• _Task directions_: Excluding pictures, reproduce word for word the lines from the one containing "none -> white 1x2 plate [564,244,624,317]" through the end of the material below.

■ ■ ■ ■ ■

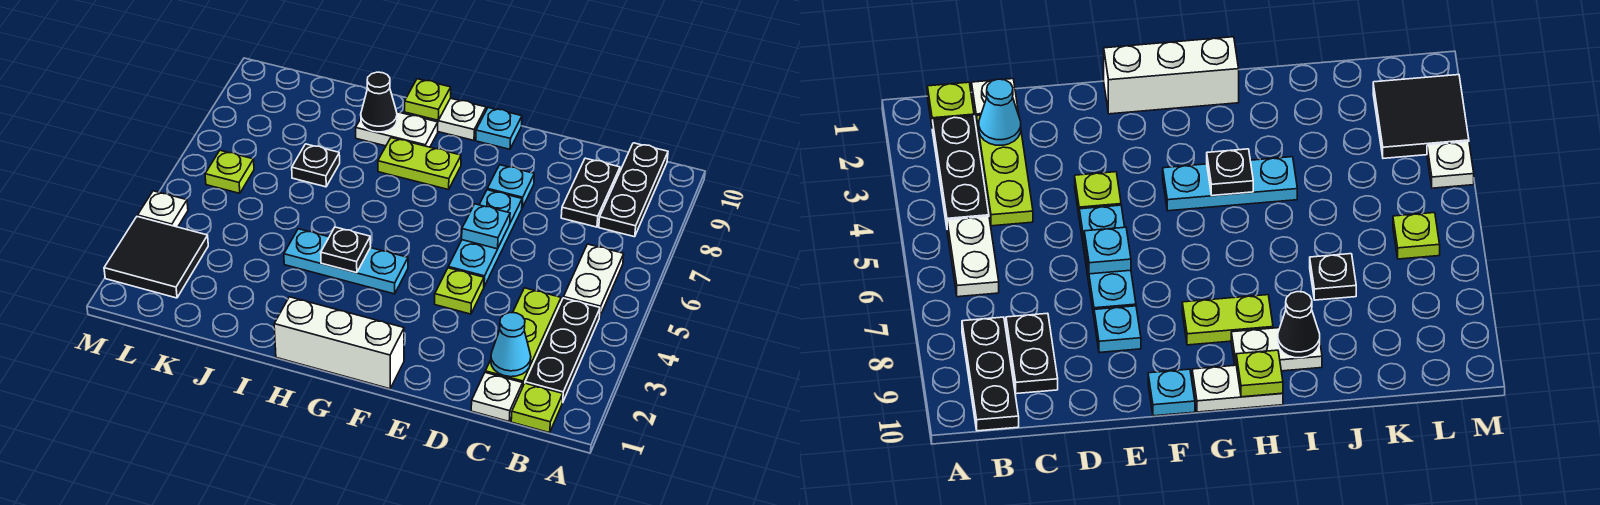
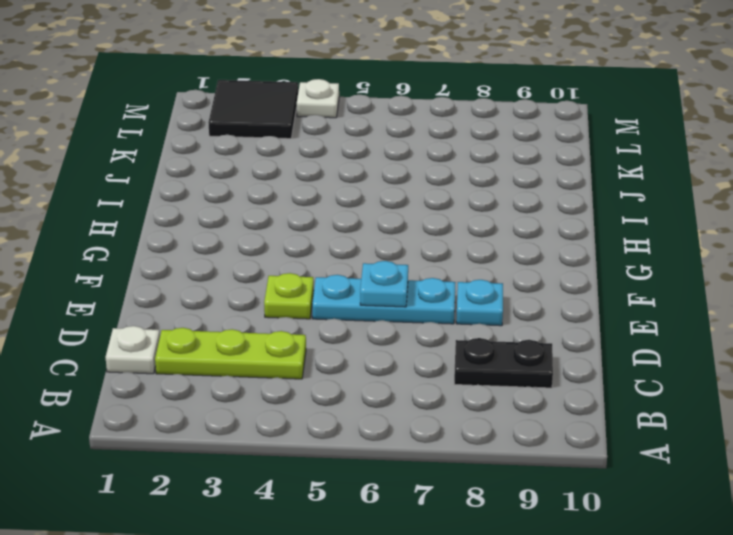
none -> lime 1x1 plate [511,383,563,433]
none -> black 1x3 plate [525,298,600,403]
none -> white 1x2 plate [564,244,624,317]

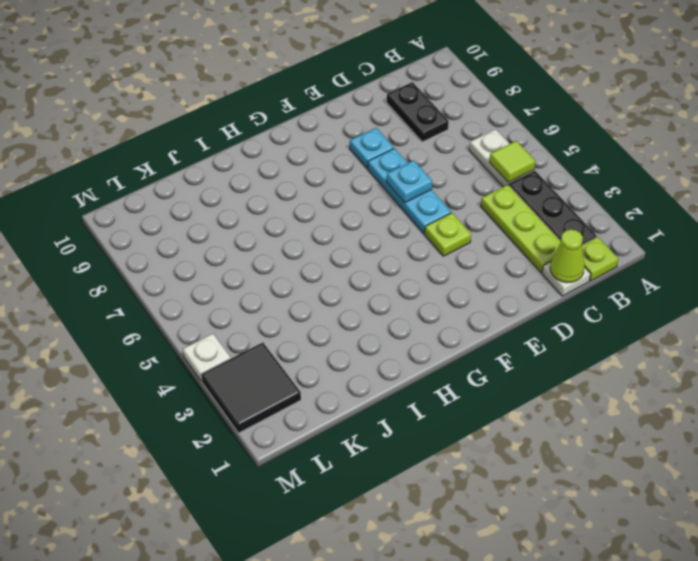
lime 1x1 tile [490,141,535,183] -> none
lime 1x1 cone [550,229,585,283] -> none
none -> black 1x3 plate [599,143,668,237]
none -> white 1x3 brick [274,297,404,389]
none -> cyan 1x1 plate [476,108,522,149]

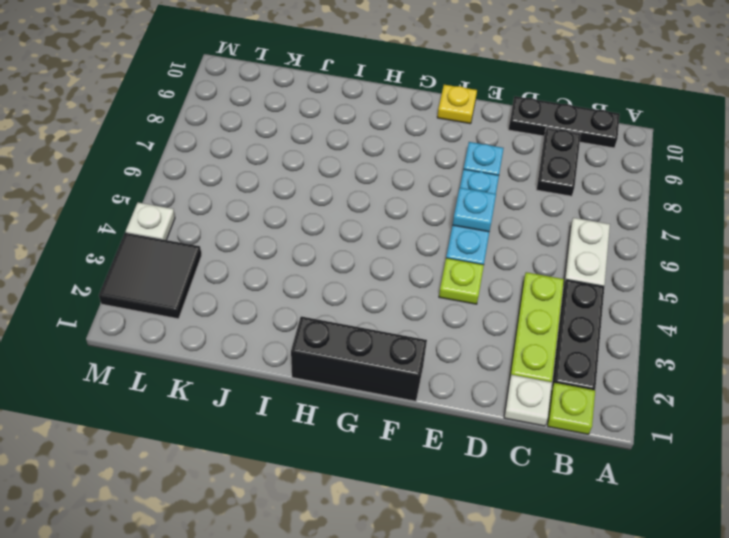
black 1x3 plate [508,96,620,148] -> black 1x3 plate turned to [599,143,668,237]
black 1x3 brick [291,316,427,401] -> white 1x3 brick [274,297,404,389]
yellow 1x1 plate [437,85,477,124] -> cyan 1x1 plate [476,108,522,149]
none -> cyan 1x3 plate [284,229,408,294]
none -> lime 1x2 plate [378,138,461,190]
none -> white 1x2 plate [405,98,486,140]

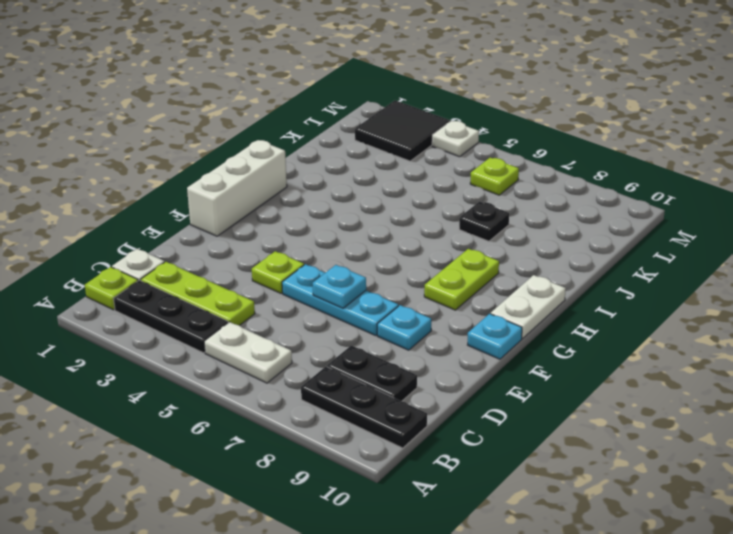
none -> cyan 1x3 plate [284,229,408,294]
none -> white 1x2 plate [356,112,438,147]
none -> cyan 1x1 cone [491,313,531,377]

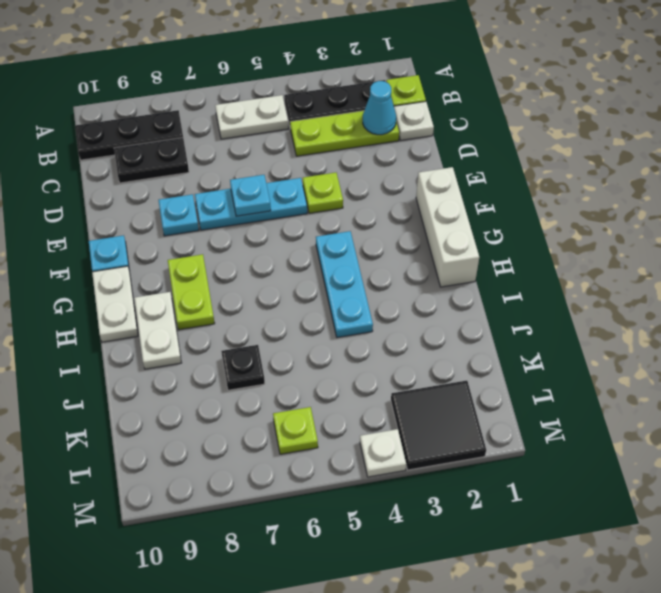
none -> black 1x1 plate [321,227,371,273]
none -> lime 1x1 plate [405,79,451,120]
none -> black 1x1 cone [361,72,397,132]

■ ■ ■ ■ ■

• _Worked solution_:
none -> white 1x2 plate [564,244,624,317]

lime 1x1 tile [490,141,535,183] -> none
lime 1x1 cone [550,229,585,283] -> none
none -> black 1x3 plate [599,143,668,237]
none -> white 1x3 brick [274,297,404,389]
none -> cyan 1x1 plate [476,108,522,149]

black 1x3 plate [508,96,620,148] -> black 1x3 plate turned to [599,143,668,237]
black 1x3 brick [291,316,427,401] -> white 1x3 brick [274,297,404,389]
yellow 1x1 plate [437,85,477,124] -> cyan 1x1 plate [476,108,522,149]
none -> cyan 1x3 plate [284,229,408,294]
none -> lime 1x2 plate [378,138,461,190]
none -> white 1x2 plate [405,98,486,140]

none -> cyan 1x3 plate [284,229,408,294]
none -> white 1x2 plate [356,112,438,147]
none -> cyan 1x1 cone [491,313,531,377]

none -> black 1x1 plate [321,227,371,273]
none -> lime 1x1 plate [405,79,451,120]
none -> black 1x1 cone [361,72,397,132]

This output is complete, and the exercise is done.